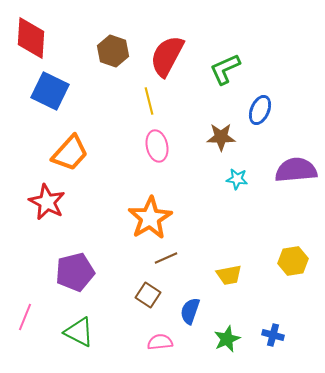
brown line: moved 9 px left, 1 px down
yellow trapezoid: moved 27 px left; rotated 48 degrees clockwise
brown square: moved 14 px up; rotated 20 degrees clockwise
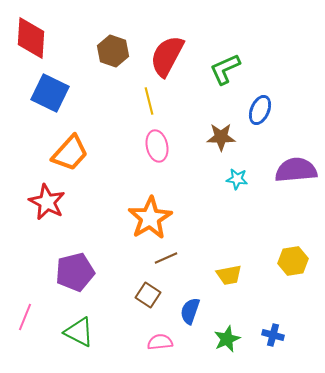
blue square: moved 2 px down
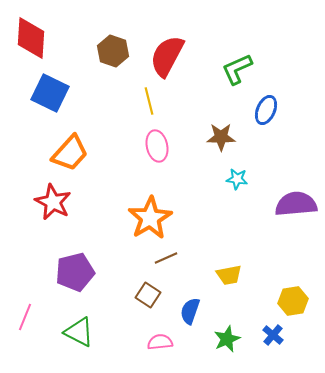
green L-shape: moved 12 px right
blue ellipse: moved 6 px right
purple semicircle: moved 34 px down
red star: moved 6 px right
yellow hexagon: moved 40 px down
blue cross: rotated 25 degrees clockwise
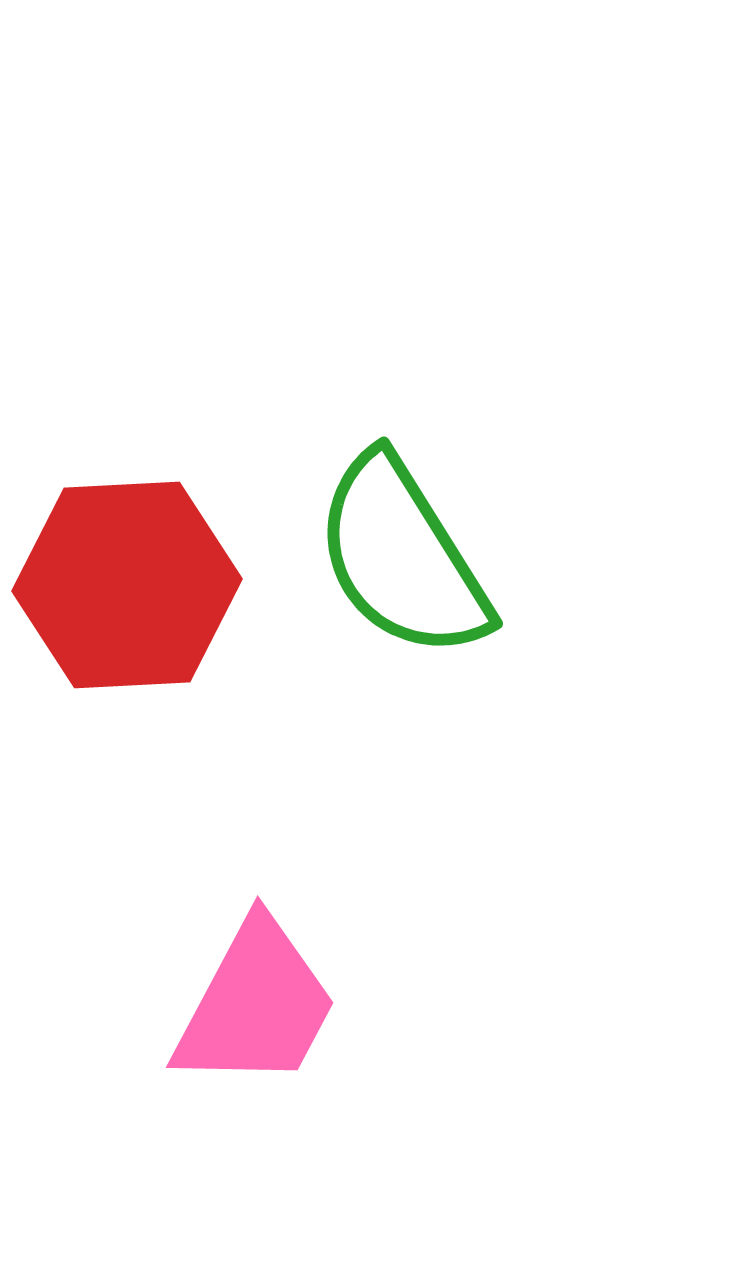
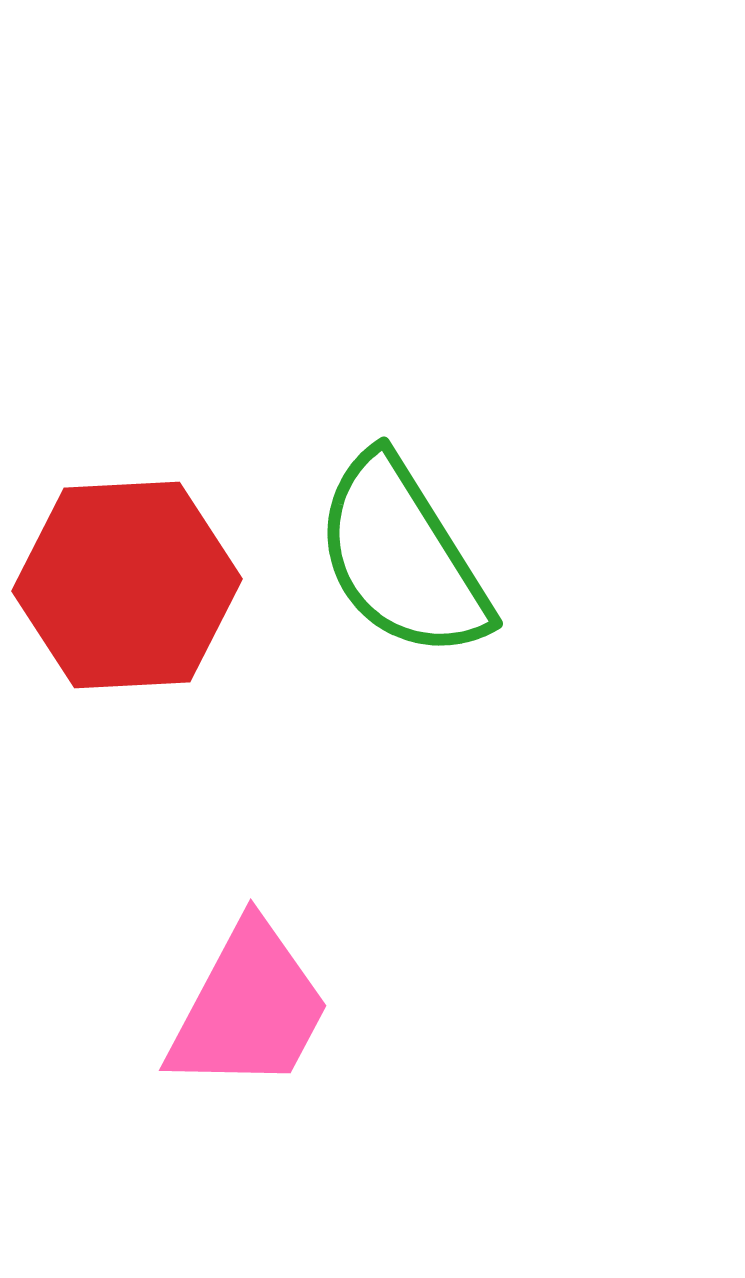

● Do this:
Format the listing above as a Markdown table with the columns "Number" and "Listing text", numbering the rows in order and skipping any blank lines. Leave the pictures out of the answer.

● In response:
| Number | Listing text |
|---|---|
| 1 | brown line: moved 9 px left, 1 px down |
| 2 | yellow trapezoid: moved 27 px left; rotated 48 degrees clockwise |
| 3 | brown square: moved 14 px up; rotated 20 degrees clockwise |
| 4 | blue square: moved 2 px down |
| 5 | green L-shape: moved 12 px right |
| 6 | blue ellipse: moved 6 px right |
| 7 | purple semicircle: moved 34 px down |
| 8 | red star: moved 6 px right |
| 9 | yellow hexagon: moved 40 px down |
| 10 | blue cross: rotated 25 degrees clockwise |